=== What you are asked to do ===
Only the lines from the start of the entries up to and including the line with "(290, 208) = (291, 399): orange" should be written out, exactly as they stand.

---------- Records for the task ----------

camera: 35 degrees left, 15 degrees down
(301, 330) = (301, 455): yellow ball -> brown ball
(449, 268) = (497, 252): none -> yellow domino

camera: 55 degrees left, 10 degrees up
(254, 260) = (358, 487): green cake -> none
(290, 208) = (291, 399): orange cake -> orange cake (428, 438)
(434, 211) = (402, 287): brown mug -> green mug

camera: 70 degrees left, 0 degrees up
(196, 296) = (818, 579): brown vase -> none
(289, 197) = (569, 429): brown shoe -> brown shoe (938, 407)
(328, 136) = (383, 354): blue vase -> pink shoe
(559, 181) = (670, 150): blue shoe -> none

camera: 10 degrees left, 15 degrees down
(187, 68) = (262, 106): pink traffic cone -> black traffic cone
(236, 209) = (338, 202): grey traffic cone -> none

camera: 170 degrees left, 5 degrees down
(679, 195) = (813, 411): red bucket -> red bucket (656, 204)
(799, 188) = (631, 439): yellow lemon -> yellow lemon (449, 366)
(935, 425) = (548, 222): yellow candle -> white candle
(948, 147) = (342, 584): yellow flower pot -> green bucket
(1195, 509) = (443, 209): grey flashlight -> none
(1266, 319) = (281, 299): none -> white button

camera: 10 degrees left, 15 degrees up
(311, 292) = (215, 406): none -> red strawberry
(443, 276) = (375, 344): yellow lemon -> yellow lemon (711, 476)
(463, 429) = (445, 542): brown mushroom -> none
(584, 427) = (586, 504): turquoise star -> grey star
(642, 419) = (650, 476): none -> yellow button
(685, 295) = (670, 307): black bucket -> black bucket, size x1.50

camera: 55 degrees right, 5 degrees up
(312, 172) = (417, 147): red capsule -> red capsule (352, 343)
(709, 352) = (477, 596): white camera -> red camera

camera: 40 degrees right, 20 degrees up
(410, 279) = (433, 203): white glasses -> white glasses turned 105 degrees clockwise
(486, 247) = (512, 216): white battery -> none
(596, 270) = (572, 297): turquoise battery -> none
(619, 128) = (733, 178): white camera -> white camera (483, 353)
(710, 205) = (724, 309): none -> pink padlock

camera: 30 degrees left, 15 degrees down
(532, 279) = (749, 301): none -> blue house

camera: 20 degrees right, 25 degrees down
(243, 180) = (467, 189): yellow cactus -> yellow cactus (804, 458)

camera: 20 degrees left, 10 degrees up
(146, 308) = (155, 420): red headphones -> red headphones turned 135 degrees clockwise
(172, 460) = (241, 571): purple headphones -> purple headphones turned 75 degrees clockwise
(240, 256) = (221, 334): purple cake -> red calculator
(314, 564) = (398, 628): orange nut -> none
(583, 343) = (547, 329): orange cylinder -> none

----------

=== Task output ===
camera: 35 degrees left, 15 degrees down
(301, 330) = (301, 455): yellow ball -> brown ball
(449, 268) = (497, 252): none -> yellow domino

camera: 55 degrees left, 10 degrees up
(254, 260) = (358, 487): green cake -> none
(290, 208) = (291, 399): orange cake -> orange cake (428, 438)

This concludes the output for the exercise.